▸ **DESCRIPTION OF THE TASK**
Set the records down again in full, exactly as they are, apart from the images.

▸ **MATERIAL PROVIDED**
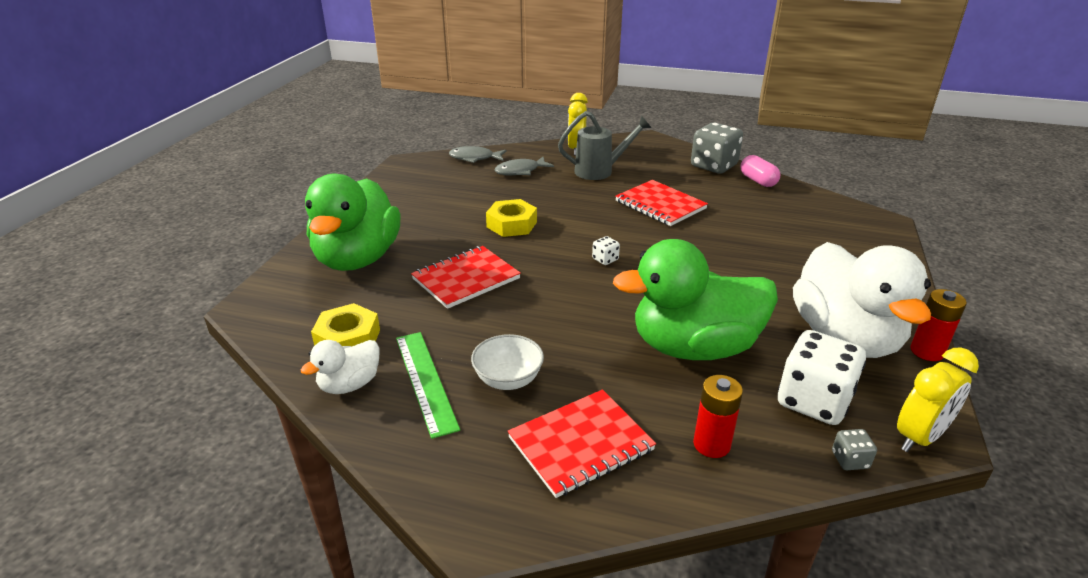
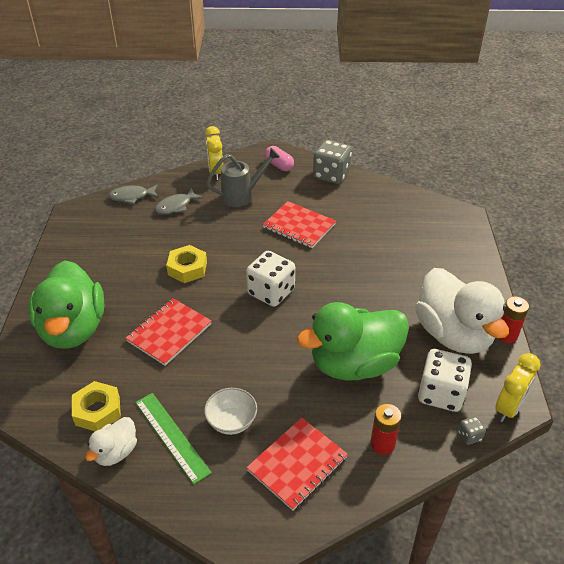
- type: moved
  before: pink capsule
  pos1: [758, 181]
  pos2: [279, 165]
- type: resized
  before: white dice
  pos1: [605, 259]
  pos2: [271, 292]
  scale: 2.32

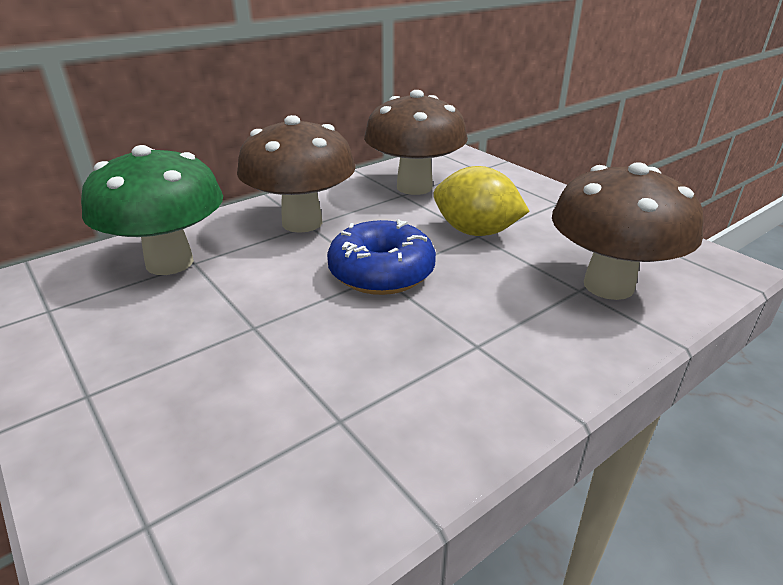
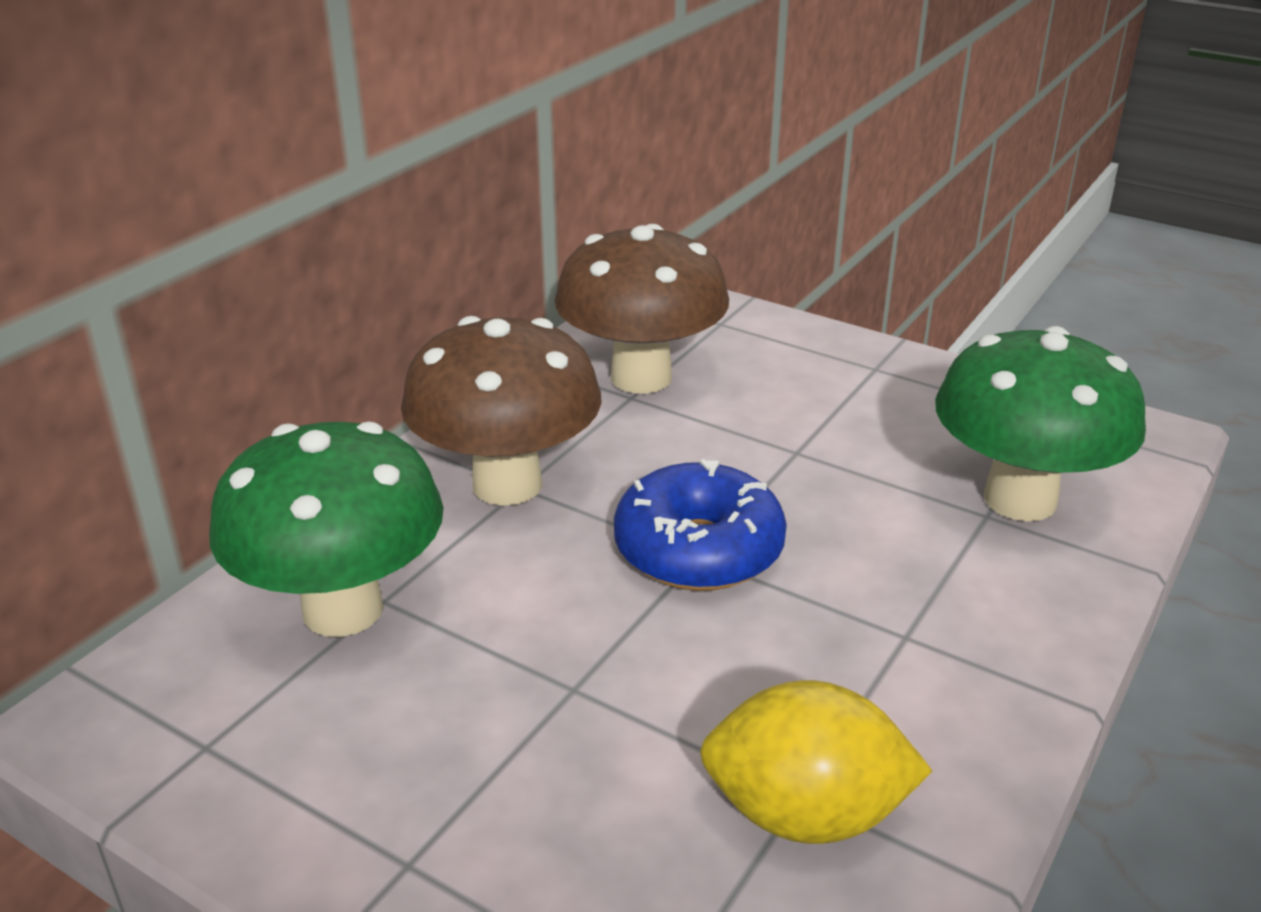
- type: recoloured
  before: brown mushroom
  after: green mushroom
  pos1: [608, 285]
  pos2: [1020, 499]
- type: moved
  before: yellow lemon
  pos1: [475, 232]
  pos2: [805, 814]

▸ **ANSWER BOX**
- type: moved
  before: pink capsule
  pos1: [758, 181]
  pos2: [279, 165]
- type: resized
  before: white dice
  pos1: [605, 259]
  pos2: [271, 292]
  scale: 2.32

- type: recoloured
  before: brown mushroom
  after: green mushroom
  pos1: [608, 285]
  pos2: [1020, 499]
- type: moved
  before: yellow lemon
  pos1: [475, 232]
  pos2: [805, 814]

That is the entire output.